__What is being asked__:
The records below must be transcribed exactly, with each picture left out.

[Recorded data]
● ● ● ● ● ● ●

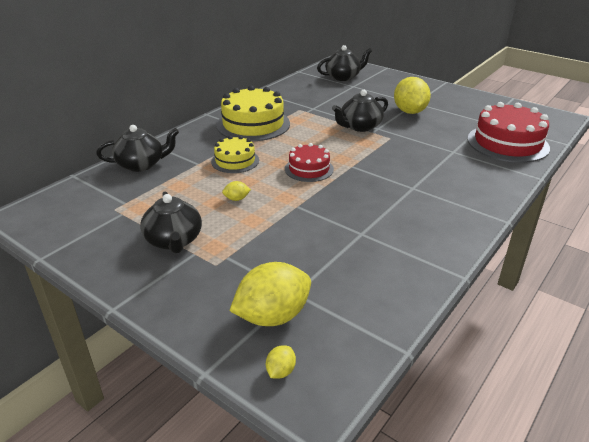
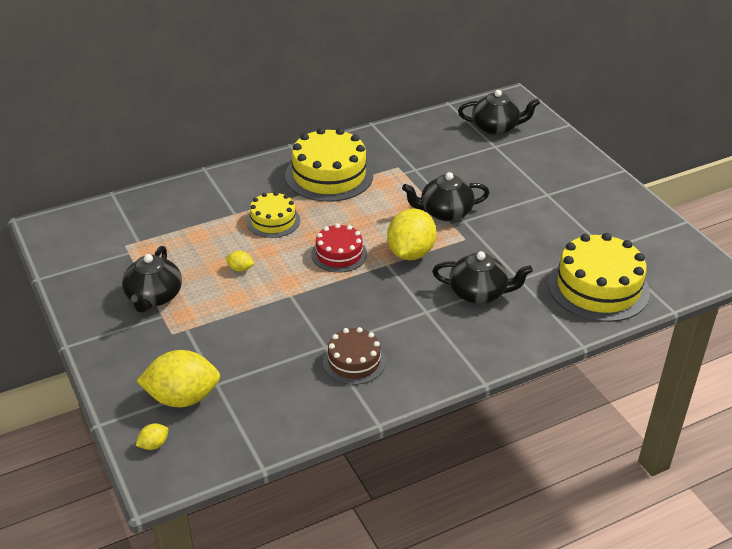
camera: 25 degrees right, 5 degrees up
black teapot [96,125,179,172] -> black teapot moved to [432,251,533,304]
yellow lemon [394,77,431,114] -> yellow lemon moved to [387,208,436,260]
red cake [467,102,550,163] -> yellow cake [548,233,650,322]
none -> brown cake [323,327,386,385]

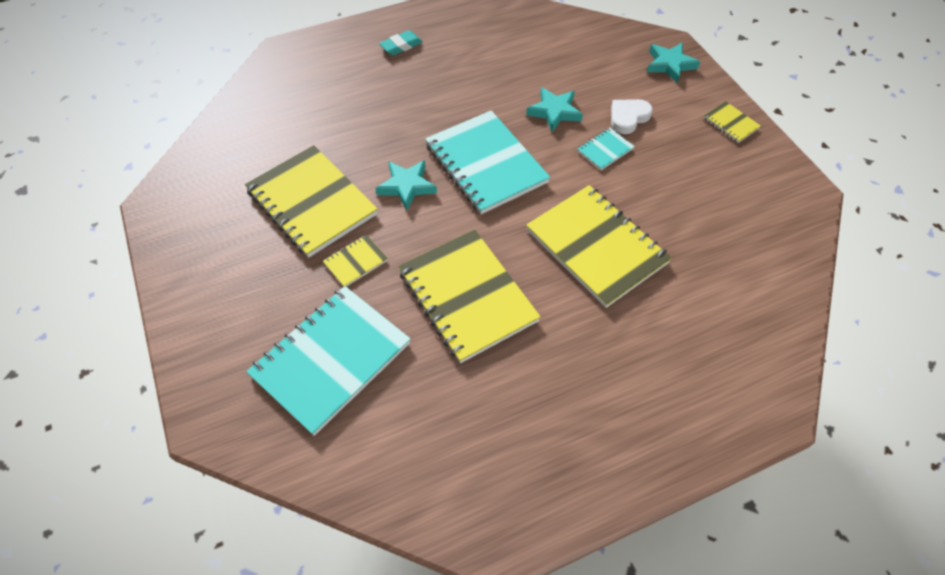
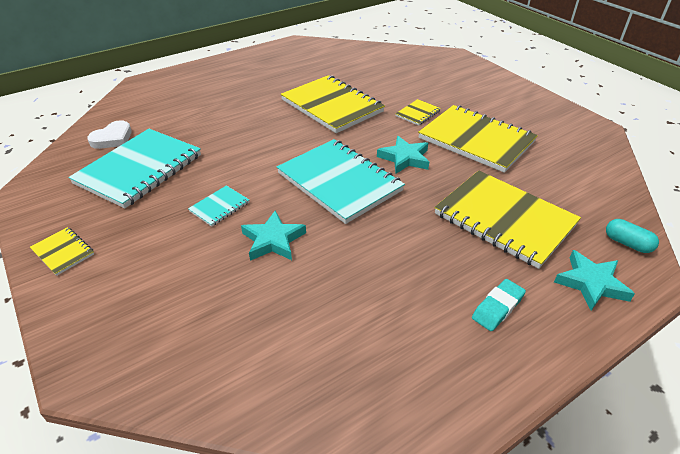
camera: 170 degrees right, 15 degrees down
turquoise notebook [246,286,411,436] -> turquoise notebook moved to [68,129,201,208]
yellow notebook [526,185,672,308] -> yellow notebook moved to [434,170,581,269]
white heart [611,99,653,134] -> white heart moved to [87,120,132,149]
turquoise star [647,43,700,83] -> turquoise star moved to [554,250,635,311]
none -> turquoise capsule [606,219,659,253]

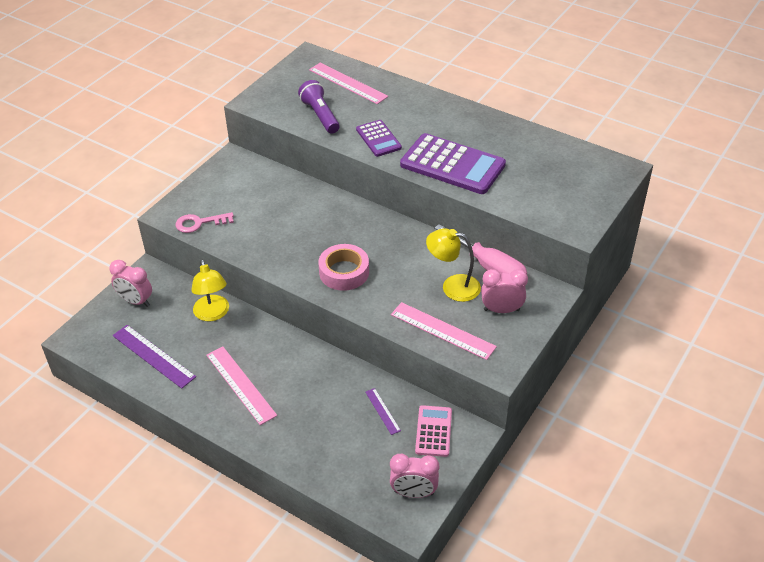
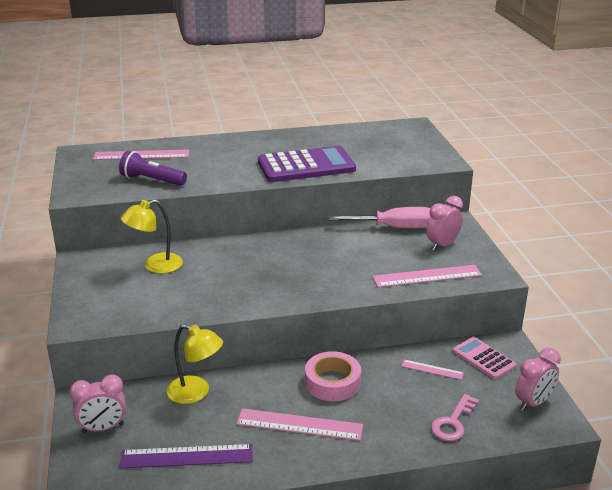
camera: 45 degrees left, 15 degrees down
pink key [176,212,234,233] -> pink key moved to [431,394,479,441]
pink tape [318,244,369,291] -> pink tape moved to [305,351,361,401]
purple calculator [356,120,402,157] -> none
purple ruler [366,388,401,435] -> pink ruler [401,360,464,380]
yellow lamp [426,228,481,302] -> yellow lamp moved to [121,199,183,274]

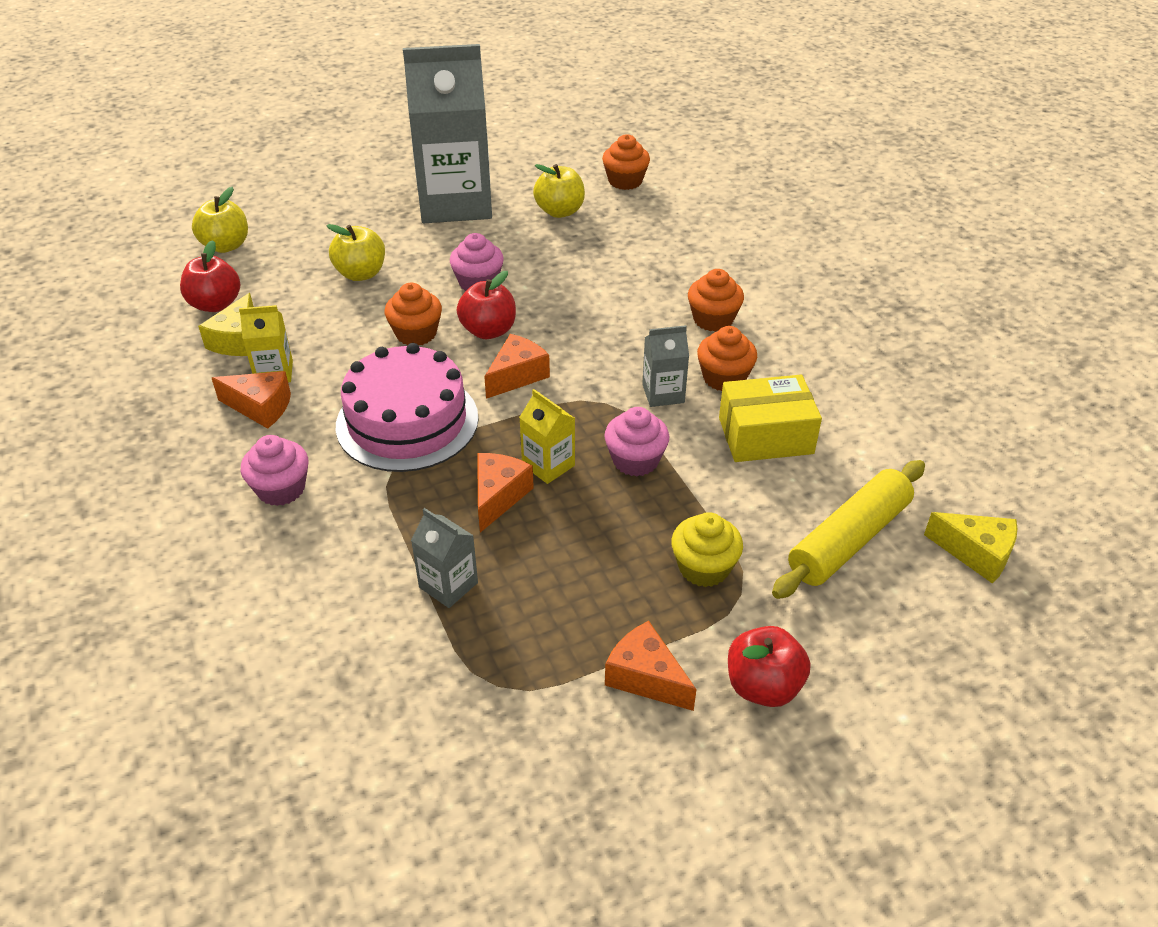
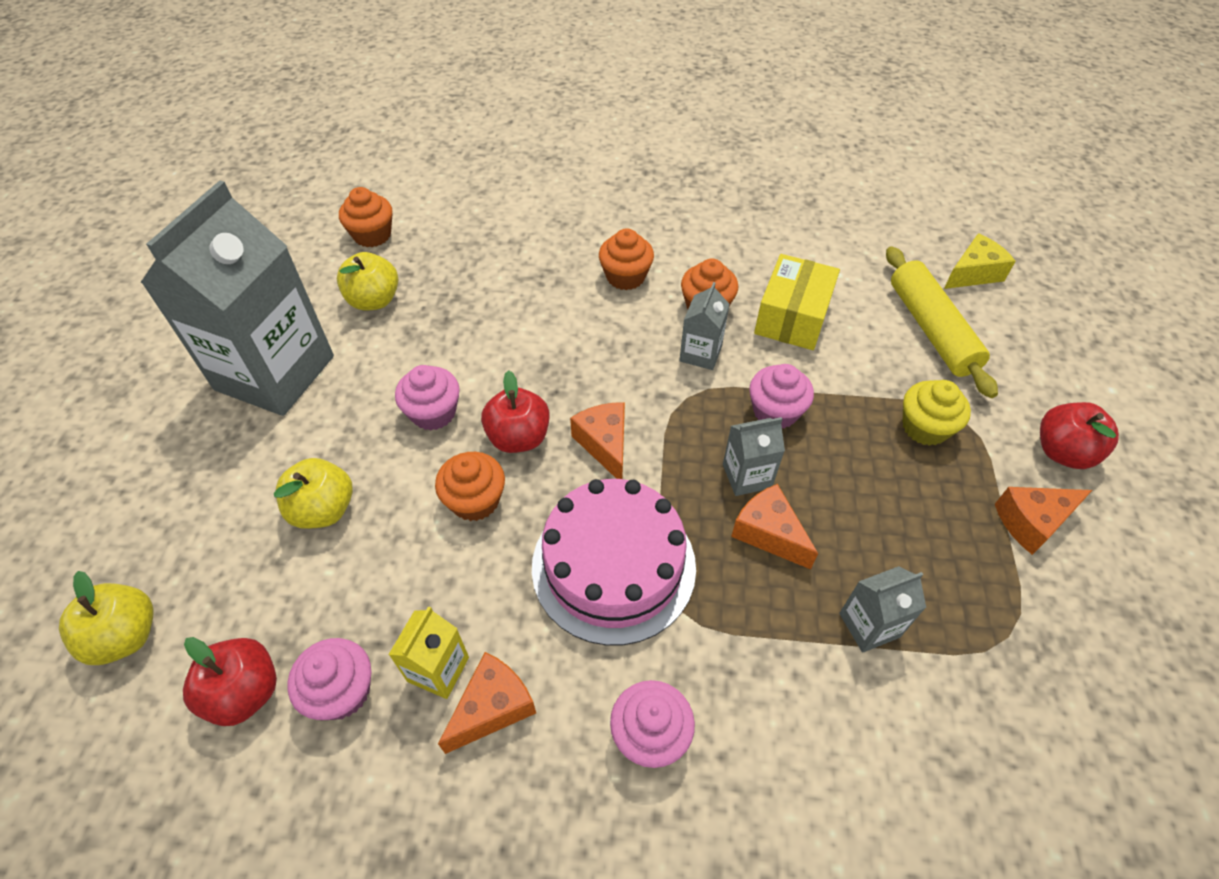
camera: 60 degrees left, 10 degrees up
yellow cheese [198,293,254,356] -> pink cupcake [287,638,372,720]
yellow carton [519,389,575,484] -> grey carton [723,417,785,496]

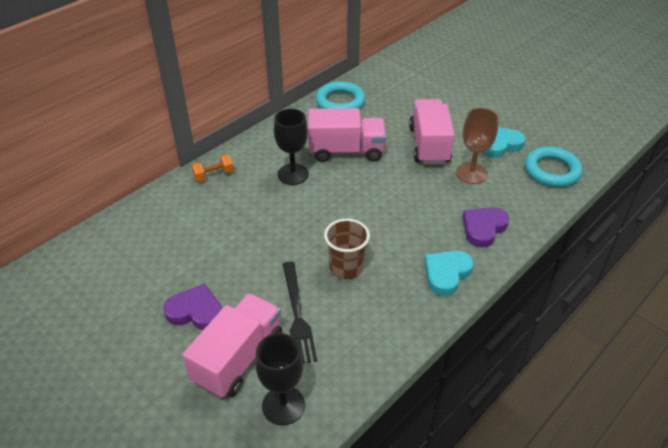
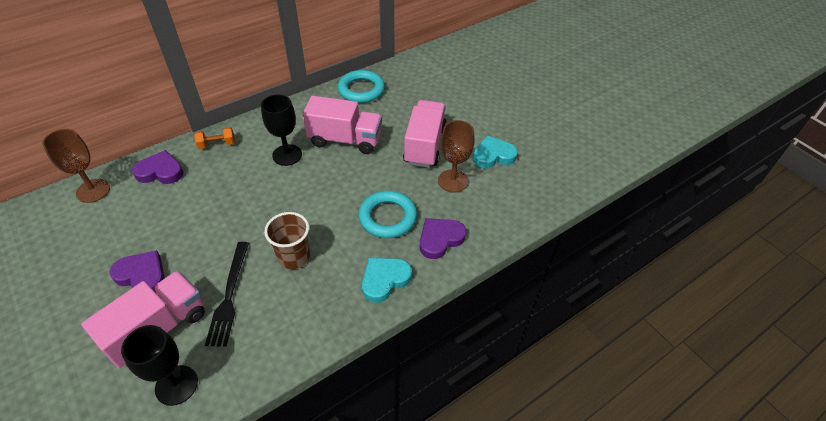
camera: 10 degrees right, 5 degrees up
turquoise ring [525,146,583,187] -> turquoise ring moved to [358,191,417,238]
none -> brown goblet [42,129,110,203]
none -> purple heart [132,150,183,184]

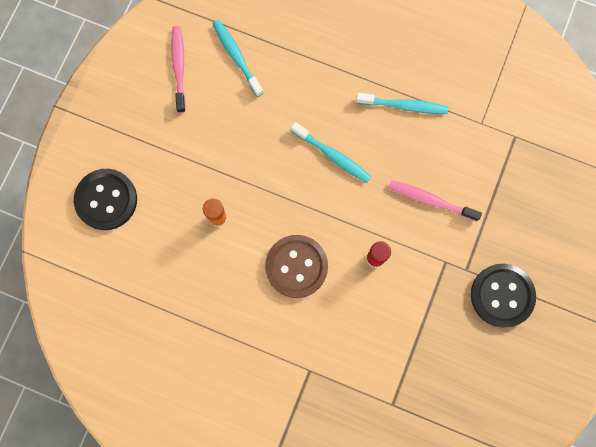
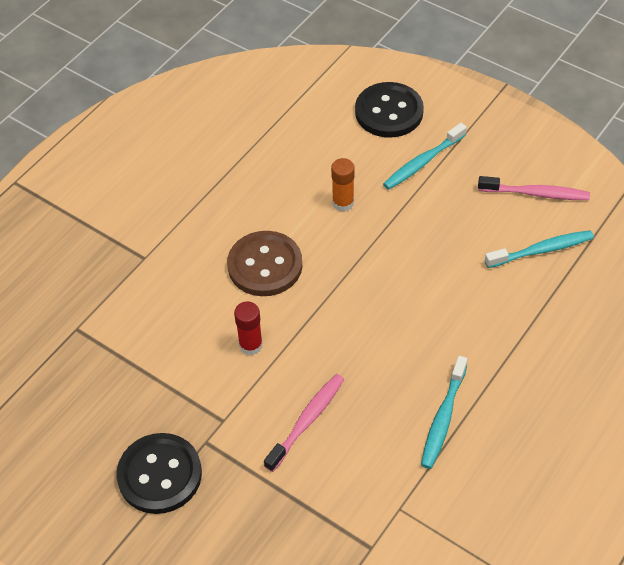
camera: 105 degrees right, 25 degrees down
turquoise toothbrush [291,122,371,183] -> turquoise toothbrush moved to [383,123,467,190]

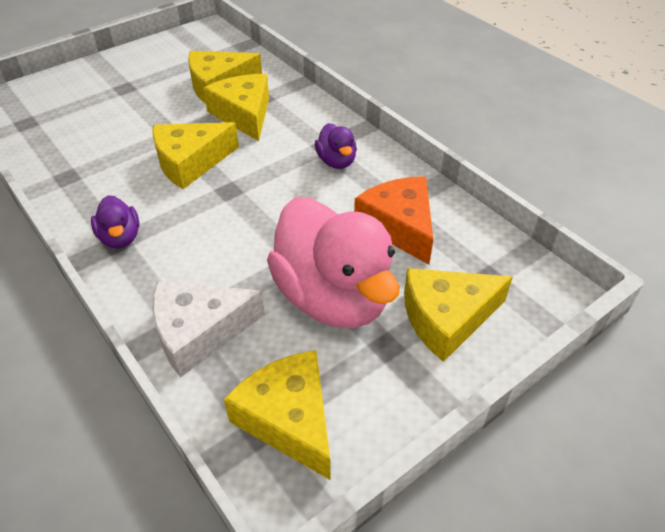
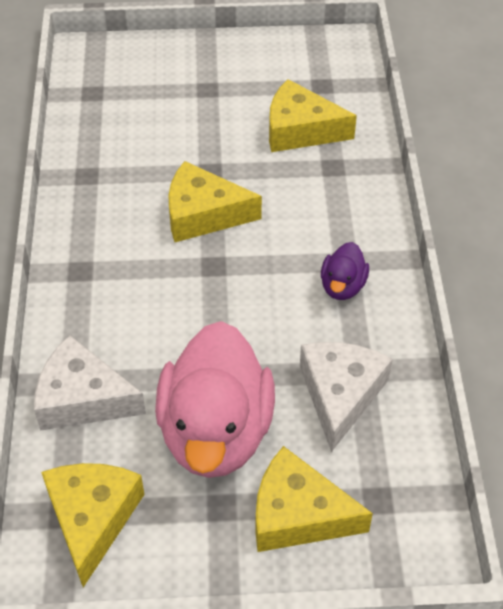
camera: 35 degrees right, 5 degrees up
purple duck [91,195,139,248] -> none
yellow cheese [203,74,269,141] -> none
orange cheese [354,176,433,265] -> white cheese [300,342,393,452]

● ● ● ● ● ● ●

__Answer for this exercise__:
camera: 25 degrees right, 5 degrees up
black teapot [96,125,179,172] -> black teapot moved to [432,251,533,304]
yellow lemon [394,77,431,114] -> yellow lemon moved to [387,208,436,260]
red cake [467,102,550,163] -> yellow cake [548,233,650,322]
none -> brown cake [323,327,386,385]

camera: 170 degrees right, 15 degrees down
turquoise notebook [246,286,411,436] -> turquoise notebook moved to [68,129,201,208]
yellow notebook [526,185,672,308] -> yellow notebook moved to [434,170,581,269]
white heart [611,99,653,134] -> white heart moved to [87,120,132,149]
turquoise star [647,43,700,83] -> turquoise star moved to [554,250,635,311]
none -> turquoise capsule [606,219,659,253]

camera: 45 degrees left, 15 degrees down
pink key [176,212,234,233] -> pink key moved to [431,394,479,441]
pink tape [318,244,369,291] -> pink tape moved to [305,351,361,401]
purple calculator [356,120,402,157] -> none
purple ruler [366,388,401,435] -> pink ruler [401,360,464,380]
yellow lamp [426,228,481,302] -> yellow lamp moved to [121,199,183,274]

camera: 60 degrees left, 10 degrees up
yellow cheese [198,293,254,356] -> pink cupcake [287,638,372,720]
yellow carton [519,389,575,484] -> grey carton [723,417,785,496]

camera: 10 degrees right, 5 degrees up
turquoise ring [525,146,583,187] -> turquoise ring moved to [358,191,417,238]
none -> brown goblet [42,129,110,203]
none -> purple heart [132,150,183,184]

camera: 105 degrees right, 25 degrees down
turquoise toothbrush [291,122,371,183] -> turquoise toothbrush moved to [383,123,467,190]

camera: 35 degrees right, 5 degrees up
purple duck [91,195,139,248] -> none
yellow cheese [203,74,269,141] -> none
orange cheese [354,176,433,265] -> white cheese [300,342,393,452]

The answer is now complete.